* [What you need to do]: Every line in the records below between the one holding "IR pin GND: none -> GND" and the one holding "SD1 pin SCK: GP9 -> GP18", inclusive, is to be set down exactly; all other lines are to be left out.

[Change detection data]
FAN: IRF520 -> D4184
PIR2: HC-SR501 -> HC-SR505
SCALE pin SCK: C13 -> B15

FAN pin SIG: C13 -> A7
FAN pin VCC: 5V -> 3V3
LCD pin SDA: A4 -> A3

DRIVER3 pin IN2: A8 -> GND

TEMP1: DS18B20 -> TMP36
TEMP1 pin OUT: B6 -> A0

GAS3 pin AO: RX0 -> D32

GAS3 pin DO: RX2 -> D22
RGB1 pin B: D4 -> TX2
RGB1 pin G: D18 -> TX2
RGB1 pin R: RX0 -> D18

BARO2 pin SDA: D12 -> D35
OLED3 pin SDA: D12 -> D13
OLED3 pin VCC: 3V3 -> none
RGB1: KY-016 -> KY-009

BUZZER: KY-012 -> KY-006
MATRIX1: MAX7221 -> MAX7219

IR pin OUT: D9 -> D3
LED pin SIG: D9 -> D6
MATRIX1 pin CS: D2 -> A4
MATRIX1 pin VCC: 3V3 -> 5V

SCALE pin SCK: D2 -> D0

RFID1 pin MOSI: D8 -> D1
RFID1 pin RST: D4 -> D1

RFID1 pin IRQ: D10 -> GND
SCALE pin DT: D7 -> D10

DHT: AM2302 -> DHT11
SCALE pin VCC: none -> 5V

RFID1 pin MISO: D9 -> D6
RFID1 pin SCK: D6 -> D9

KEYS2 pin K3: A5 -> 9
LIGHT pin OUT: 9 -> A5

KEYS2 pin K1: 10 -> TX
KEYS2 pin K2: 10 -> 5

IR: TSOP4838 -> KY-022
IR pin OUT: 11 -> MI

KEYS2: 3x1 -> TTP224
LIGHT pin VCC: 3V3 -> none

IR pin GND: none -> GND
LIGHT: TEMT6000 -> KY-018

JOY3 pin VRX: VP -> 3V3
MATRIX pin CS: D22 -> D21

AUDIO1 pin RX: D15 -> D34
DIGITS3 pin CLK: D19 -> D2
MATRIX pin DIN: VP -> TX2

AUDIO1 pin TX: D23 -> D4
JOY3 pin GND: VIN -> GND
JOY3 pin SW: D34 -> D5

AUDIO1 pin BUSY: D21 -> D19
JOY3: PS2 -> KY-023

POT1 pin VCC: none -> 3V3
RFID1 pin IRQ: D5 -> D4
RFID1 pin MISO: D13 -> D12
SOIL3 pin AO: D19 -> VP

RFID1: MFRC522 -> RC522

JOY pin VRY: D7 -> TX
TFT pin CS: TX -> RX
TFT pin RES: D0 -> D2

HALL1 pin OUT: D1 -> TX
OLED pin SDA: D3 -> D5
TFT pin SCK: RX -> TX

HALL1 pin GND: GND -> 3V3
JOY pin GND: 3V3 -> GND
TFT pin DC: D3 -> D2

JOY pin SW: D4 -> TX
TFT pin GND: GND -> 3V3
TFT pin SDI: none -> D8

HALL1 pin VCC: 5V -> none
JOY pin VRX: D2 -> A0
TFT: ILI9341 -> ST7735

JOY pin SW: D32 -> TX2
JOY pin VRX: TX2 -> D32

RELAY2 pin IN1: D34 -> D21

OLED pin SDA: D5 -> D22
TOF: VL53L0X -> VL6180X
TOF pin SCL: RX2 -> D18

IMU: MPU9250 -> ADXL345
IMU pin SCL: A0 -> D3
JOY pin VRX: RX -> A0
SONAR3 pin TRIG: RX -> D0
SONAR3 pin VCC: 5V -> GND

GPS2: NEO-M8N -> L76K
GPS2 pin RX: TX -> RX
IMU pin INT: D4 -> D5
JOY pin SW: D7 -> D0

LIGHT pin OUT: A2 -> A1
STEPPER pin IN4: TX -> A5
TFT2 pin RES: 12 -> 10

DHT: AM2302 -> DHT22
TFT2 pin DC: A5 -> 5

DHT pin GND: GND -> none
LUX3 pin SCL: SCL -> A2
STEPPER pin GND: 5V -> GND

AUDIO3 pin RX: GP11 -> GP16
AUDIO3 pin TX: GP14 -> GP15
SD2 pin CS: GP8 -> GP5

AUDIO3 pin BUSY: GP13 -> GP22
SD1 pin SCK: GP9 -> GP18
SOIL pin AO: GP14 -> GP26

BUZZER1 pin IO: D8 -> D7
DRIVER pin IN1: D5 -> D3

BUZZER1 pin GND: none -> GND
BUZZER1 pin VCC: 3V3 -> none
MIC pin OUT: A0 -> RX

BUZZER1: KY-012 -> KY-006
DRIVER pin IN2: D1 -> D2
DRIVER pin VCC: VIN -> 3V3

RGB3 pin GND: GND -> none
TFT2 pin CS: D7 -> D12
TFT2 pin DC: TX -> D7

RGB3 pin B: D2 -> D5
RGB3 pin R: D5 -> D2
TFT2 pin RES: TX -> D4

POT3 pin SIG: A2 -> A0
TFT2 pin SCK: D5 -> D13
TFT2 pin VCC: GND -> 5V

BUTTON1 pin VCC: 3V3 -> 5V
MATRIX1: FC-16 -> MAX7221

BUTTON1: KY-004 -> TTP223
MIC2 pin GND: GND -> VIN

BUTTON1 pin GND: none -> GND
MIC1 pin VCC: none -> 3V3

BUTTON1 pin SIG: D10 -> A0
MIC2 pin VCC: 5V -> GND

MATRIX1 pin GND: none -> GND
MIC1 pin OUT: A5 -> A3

* [Result below]:
IR pin GND: none -> GND
LIGHT: TEMT6000 -> KY-018

JOY3 pin VRX: VP -> 3V3
MATRIX pin CS: D22 -> D21

AUDIO1 pin RX: D15 -> D34
DIGITS3 pin CLK: D19 -> D2
MATRIX pin DIN: VP -> TX2

AUDIO1 pin TX: D23 -> D4
JOY3 pin GND: VIN -> GND
JOY3 pin SW: D34 -> D5

AUDIO1 pin BUSY: D21 -> D19
JOY3: PS2 -> KY-023

POT1 pin VCC: none -> 3V3
RFID1 pin IRQ: D5 -> D4
RFID1 pin MISO: D13 -> D12
SOIL3 pin AO: D19 -> VP

RFID1: MFRC522 -> RC522

JOY pin VRY: D7 -> TX
TFT pin CS: TX -> RX
TFT pin RES: D0 -> D2

HALL1 pin OUT: D1 -> TX
OLED pin SDA: D3 -> D5
TFT pin SCK: RX -> TX

HALL1 pin GND: GND -> 3V3
JOY pin GND: 3V3 -> GND
TFT pin DC: D3 -> D2

JOY pin SW: D4 -> TX
TFT pin GND: GND -> 3V3
TFT pin SDI: none -> D8

HALL1 pin VCC: 5V -> none
JOY pin VRX: D2 -> A0
TFT: ILI9341 -> ST7735

JOY pin SW: D32 -> TX2
JOY pin VRX: TX2 -> D32

RELAY2 pin IN1: D34 -> D21

OLED pin SDA: D5 -> D22
TOF: VL53L0X -> VL6180X
TOF pin SCL: RX2 -> D18

IMU: MPU9250 -> ADXL345
IMU pin SCL: A0 -> D3
JOY pin VRX: RX -> A0
SONAR3 pin TRIG: RX -> D0
SONAR3 pin VCC: 5V -> GND

GPS2: NEO-M8N -> L76K
GPS2 pin RX: TX -> RX
IMU pin INT: D4 -> D5
JOY pin SW: D7 -> D0

LIGHT pin OUT: A2 -> A1
STEPPER pin IN4: TX -> A5
TFT2 pin RES: 12 -> 10

DHT: AM2302 -> DHT22
TFT2 pin DC: A5 -> 5

DHT pin GND: GND -> none
LUX3 pin SCL: SCL -> A2
STEPPER pin GND: 5V -> GND

AUDIO3 pin RX: GP11 -> GP16
AUDIO3 pin TX: GP14 -> GP15
SD2 pin CS: GP8 -> GP5

AUDIO3 pin BUSY: GP13 -> GP22
SD1 pin SCK: GP9 -> GP18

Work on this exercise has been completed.